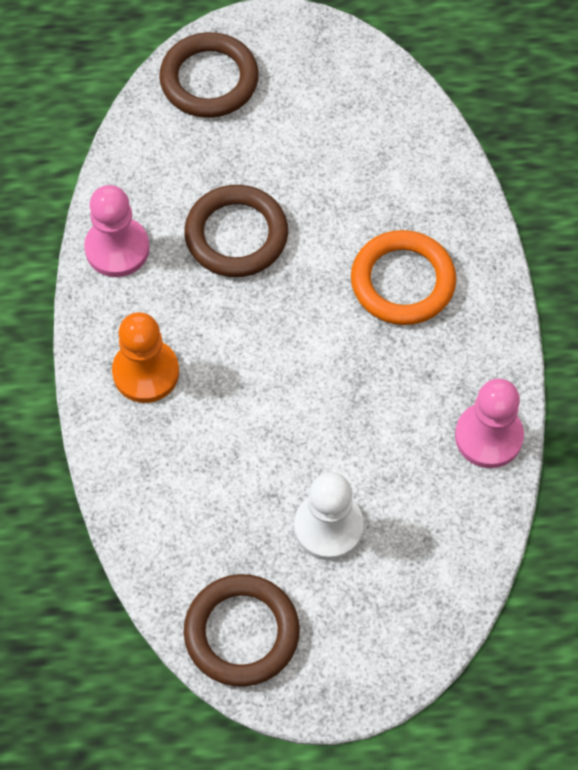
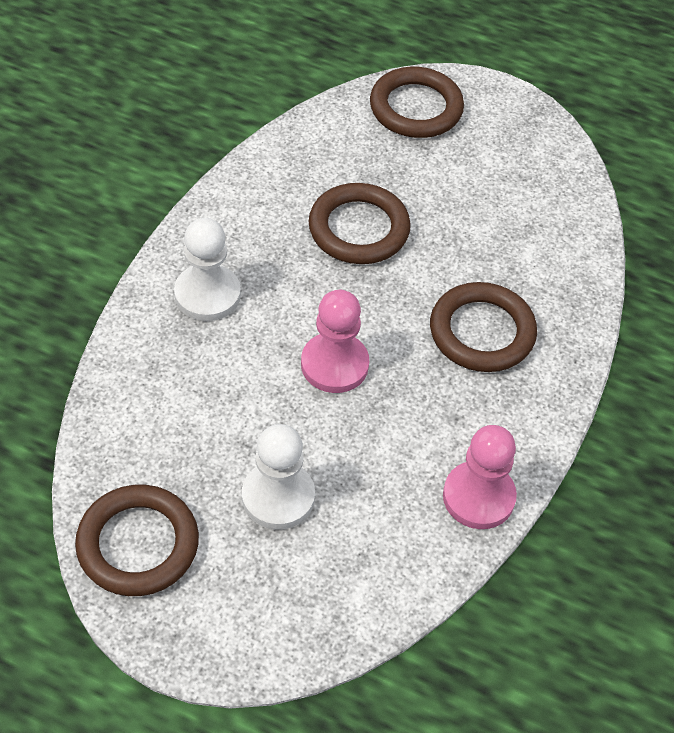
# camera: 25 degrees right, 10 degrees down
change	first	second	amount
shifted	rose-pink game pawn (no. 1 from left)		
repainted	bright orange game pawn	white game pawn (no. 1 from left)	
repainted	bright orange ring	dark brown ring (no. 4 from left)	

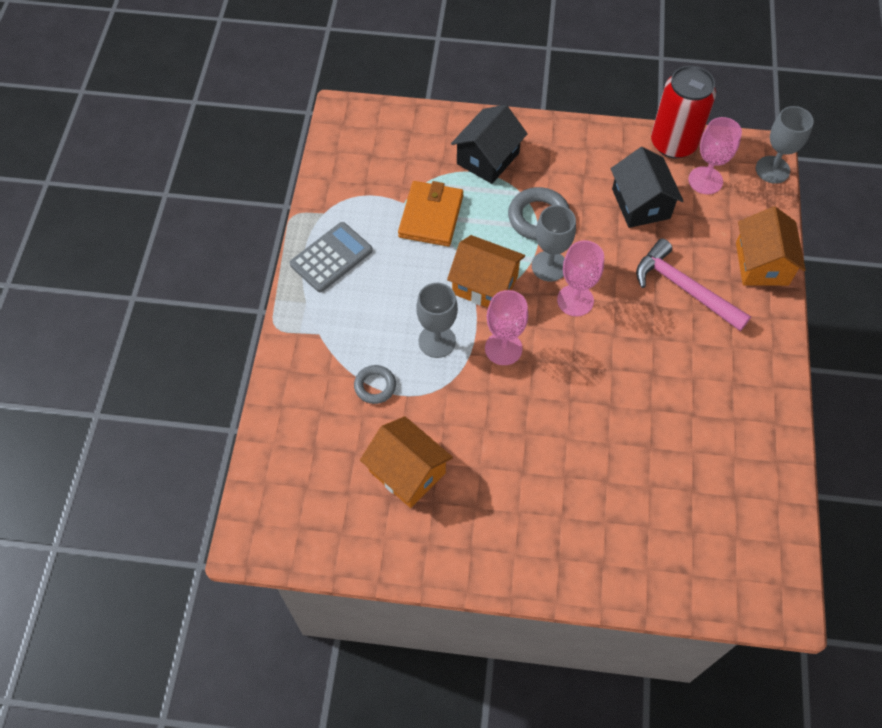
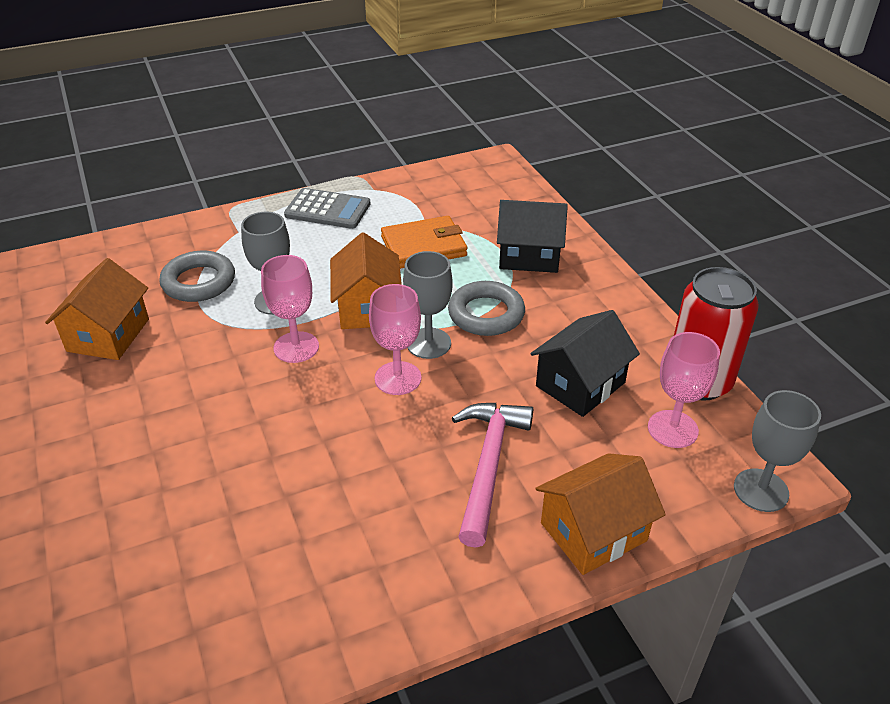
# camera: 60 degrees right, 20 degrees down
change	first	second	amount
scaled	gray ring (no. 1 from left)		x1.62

━━━━━━━━

• **Your objective**:
Search the entries above for the word "game", and copy every line where it occurs.

• **Solution to this exercise**:
shifted	rose-pink game pawn (no. 1 from left)		
repainted	bright orange game pawn	white game pawn (no. 1 from left)	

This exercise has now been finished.